- **Data for analysis**:

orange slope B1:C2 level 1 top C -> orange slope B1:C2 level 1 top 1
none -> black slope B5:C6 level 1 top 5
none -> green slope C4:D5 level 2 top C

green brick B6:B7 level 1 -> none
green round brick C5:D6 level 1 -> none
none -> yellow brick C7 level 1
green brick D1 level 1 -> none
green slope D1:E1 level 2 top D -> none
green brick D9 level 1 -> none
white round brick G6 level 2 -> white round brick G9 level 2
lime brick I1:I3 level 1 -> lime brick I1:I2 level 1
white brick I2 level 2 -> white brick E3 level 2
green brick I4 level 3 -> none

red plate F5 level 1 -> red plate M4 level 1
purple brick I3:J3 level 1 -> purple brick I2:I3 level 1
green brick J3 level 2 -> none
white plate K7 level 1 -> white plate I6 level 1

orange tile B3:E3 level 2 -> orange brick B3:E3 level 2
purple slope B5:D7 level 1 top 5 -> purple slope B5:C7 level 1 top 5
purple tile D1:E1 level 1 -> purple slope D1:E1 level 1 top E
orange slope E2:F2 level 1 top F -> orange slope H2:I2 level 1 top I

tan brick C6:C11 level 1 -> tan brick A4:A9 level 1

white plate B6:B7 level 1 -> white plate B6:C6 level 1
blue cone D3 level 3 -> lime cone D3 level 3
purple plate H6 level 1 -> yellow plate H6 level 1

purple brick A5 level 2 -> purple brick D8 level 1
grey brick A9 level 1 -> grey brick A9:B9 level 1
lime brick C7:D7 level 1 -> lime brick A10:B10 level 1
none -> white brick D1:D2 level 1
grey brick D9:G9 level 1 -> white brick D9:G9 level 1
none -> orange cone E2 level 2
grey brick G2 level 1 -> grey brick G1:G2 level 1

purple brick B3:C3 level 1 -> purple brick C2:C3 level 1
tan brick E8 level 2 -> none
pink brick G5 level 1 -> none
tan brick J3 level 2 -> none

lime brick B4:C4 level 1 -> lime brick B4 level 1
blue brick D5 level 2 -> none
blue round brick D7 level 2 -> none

- **Task statement**: The entries above must be output exactly, with every line preserved.

- **Finished exercise**:
orange slope B1:C2 level 1 top C -> orange slope B1:C2 level 1 top 1
none -> black slope B5:C6 level 1 top 5
none -> green slope C4:D5 level 2 top C

green brick B6:B7 level 1 -> none
green round brick C5:D6 level 1 -> none
none -> yellow brick C7 level 1
green brick D1 level 1 -> none
green slope D1:E1 level 2 top D -> none
green brick D9 level 1 -> none
white round brick G6 level 2 -> white round brick G9 level 2
lime brick I1:I3 level 1 -> lime brick I1:I2 level 1
white brick I2 level 2 -> white brick E3 level 2
green brick I4 level 3 -> none

red plate F5 level 1 -> red plate M4 level 1
purple brick I3:J3 level 1 -> purple brick I2:I3 level 1
green brick J3 level 2 -> none
white plate K7 level 1 -> white plate I6 level 1

orange tile B3:E3 level 2 -> orange brick B3:E3 level 2
purple slope B5:D7 level 1 top 5 -> purple slope B5:C7 level 1 top 5
purple tile D1:E1 level 1 -> purple slope D1:E1 level 1 top E
orange slope E2:F2 level 1 top F -> orange slope H2:I2 level 1 top I

tan brick C6:C11 level 1 -> tan brick A4:A9 level 1

white plate B6:B7 level 1 -> white plate B6:C6 level 1
blue cone D3 level 3 -> lime cone D3 level 3
purple plate H6 level 1 -> yellow plate H6 level 1

purple brick A5 level 2 -> purple brick D8 level 1
grey brick A9 level 1 -> grey brick A9:B9 level 1
lime brick C7:D7 level 1 -> lime brick A10:B10 level 1
none -> white brick D1:D2 level 1
grey brick D9:G9 level 1 -> white brick D9:G9 level 1
none -> orange cone E2 level 2
grey brick G2 level 1 -> grey brick G1:G2 level 1

purple brick B3:C3 level 1 -> purple brick C2:C3 level 1
tan brick E8 level 2 -> none
pink brick G5 level 1 -> none
tan brick J3 level 2 -> none

lime brick B4:C4 level 1 -> lime brick B4 level 1
blue brick D5 level 2 -> none
blue round brick D7 level 2 -> none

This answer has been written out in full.